__DO THIS__
In the data below, retype the lines from the one containing "Give the centreline" through the one containing "road 1 (residential): [(471,413),(378,293),(374,250),(414,164)]", including both of those lines.

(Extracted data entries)
━━━━━━━━━━━━━━━━

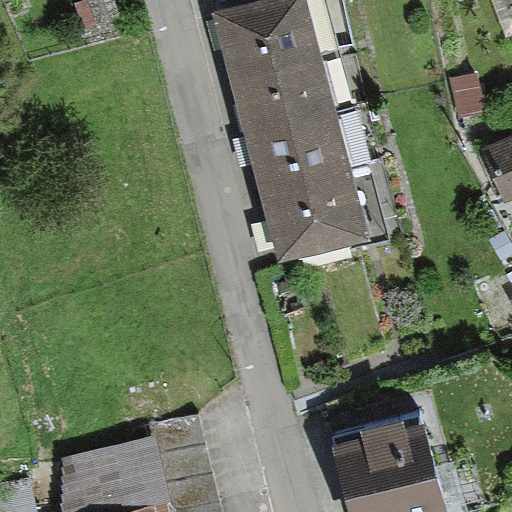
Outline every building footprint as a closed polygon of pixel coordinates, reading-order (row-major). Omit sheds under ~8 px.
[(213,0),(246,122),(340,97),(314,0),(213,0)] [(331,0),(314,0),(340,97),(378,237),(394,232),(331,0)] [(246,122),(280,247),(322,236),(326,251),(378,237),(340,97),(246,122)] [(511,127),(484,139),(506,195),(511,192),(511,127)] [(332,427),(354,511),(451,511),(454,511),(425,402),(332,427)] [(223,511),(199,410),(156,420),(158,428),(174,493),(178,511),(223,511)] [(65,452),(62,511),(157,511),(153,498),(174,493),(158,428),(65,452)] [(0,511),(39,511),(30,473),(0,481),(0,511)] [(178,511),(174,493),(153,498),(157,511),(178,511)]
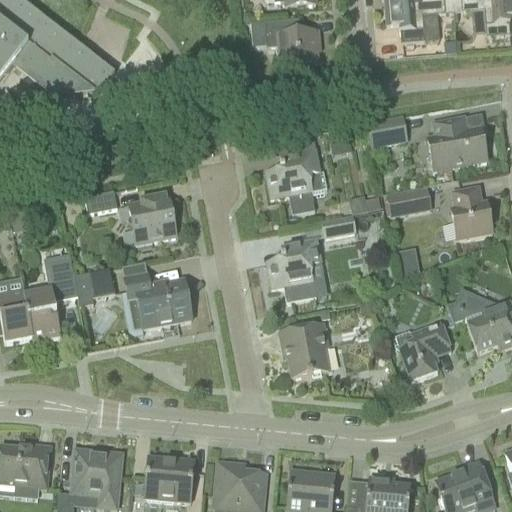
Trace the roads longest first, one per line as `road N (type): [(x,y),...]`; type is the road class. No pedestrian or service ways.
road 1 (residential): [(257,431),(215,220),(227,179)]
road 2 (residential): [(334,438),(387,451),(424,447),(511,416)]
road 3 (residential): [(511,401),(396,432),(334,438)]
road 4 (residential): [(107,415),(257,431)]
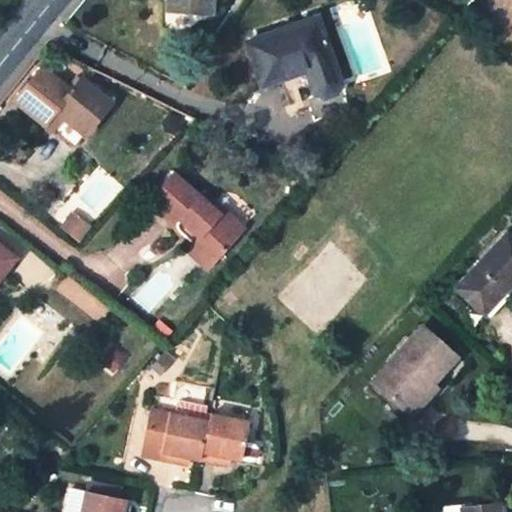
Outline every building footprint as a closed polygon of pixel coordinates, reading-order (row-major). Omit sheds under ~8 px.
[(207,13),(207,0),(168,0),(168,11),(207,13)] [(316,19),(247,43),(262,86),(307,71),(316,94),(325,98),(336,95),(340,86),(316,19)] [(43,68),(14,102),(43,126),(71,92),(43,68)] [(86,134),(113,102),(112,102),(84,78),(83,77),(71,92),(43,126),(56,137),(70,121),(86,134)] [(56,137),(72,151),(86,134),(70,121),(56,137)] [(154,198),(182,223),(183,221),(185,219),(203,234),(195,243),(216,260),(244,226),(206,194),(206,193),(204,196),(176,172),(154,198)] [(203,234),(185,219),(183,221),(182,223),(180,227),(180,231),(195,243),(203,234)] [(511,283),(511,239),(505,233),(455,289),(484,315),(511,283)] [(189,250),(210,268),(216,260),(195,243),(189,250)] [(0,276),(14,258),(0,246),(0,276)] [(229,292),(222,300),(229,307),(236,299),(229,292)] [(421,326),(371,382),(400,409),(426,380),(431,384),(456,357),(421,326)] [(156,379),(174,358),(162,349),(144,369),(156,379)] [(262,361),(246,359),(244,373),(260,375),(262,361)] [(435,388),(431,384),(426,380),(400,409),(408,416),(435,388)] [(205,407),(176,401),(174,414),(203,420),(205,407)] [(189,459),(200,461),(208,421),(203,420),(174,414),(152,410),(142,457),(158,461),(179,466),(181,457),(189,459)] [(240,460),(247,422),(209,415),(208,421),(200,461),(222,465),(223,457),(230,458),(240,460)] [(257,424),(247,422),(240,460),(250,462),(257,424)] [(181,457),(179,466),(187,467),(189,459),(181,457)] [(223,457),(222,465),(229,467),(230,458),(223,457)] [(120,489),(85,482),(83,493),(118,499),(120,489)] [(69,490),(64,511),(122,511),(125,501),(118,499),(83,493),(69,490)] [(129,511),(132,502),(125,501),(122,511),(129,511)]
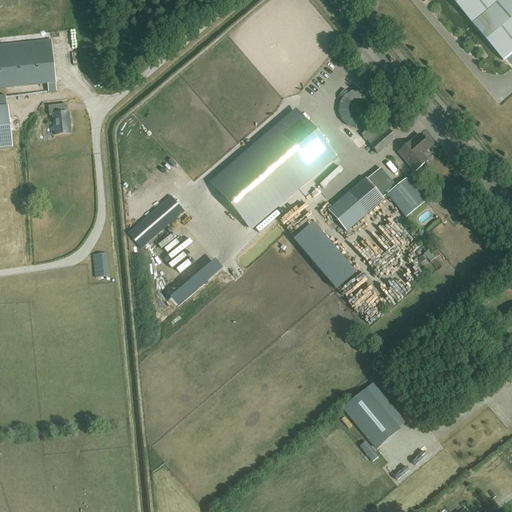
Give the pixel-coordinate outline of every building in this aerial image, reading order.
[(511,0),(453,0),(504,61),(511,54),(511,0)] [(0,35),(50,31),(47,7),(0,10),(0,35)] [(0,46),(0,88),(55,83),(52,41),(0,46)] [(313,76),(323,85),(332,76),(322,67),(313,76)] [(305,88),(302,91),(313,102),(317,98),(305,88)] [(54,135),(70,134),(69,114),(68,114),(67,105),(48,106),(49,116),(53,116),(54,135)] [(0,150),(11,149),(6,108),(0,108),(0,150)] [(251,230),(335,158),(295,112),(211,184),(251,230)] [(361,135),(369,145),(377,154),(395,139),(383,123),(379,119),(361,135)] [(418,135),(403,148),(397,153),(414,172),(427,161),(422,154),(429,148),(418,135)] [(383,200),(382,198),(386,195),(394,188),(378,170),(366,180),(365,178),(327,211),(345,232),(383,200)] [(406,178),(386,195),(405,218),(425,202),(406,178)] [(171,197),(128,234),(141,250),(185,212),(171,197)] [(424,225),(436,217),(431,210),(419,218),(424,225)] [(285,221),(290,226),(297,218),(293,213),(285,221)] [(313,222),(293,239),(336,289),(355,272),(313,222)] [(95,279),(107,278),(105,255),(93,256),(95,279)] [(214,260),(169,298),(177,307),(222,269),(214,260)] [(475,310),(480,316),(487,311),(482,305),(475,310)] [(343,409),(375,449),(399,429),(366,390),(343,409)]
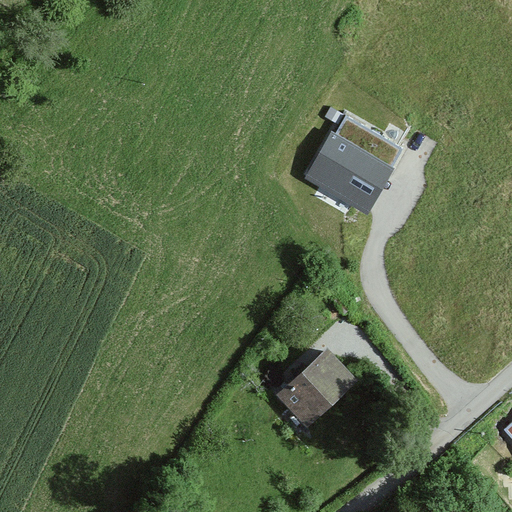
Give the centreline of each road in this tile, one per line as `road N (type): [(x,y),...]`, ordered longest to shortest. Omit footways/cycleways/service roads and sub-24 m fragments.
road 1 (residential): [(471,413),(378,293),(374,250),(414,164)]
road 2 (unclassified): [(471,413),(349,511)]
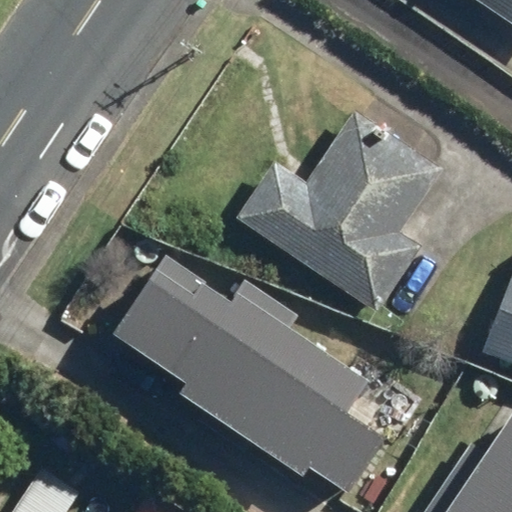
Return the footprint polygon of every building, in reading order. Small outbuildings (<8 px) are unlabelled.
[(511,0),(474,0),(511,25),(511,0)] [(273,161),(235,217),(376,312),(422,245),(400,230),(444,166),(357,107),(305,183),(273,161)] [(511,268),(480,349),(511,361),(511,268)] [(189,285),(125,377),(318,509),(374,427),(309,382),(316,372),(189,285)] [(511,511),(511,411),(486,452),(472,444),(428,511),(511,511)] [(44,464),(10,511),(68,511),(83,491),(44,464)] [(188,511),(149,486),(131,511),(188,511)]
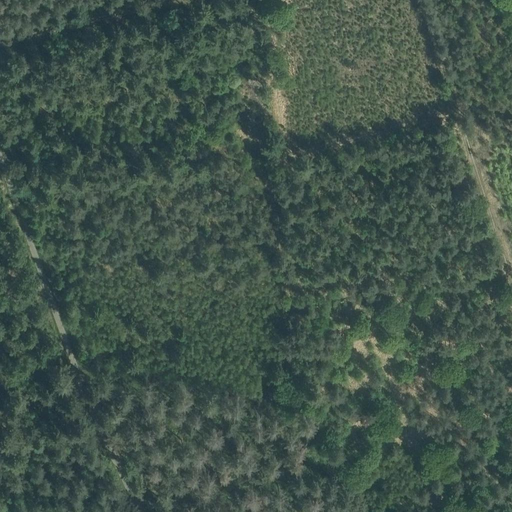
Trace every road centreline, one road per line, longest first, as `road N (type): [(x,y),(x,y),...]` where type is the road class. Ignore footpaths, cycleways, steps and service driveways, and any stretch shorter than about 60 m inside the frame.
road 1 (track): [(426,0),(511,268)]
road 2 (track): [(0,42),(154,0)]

━━━━━━━━━━━━━━━━

__EXERCISE RESULT__
Give the centreline of each road in this tile, one per line as `road N (type): [(x,y),...]`, ordered longest to shortest. Omit footways/cycleways/service roads and sub-24 m fragments.
road 1 (residential): [(471,413),(378,293),(374,250),(414,164)]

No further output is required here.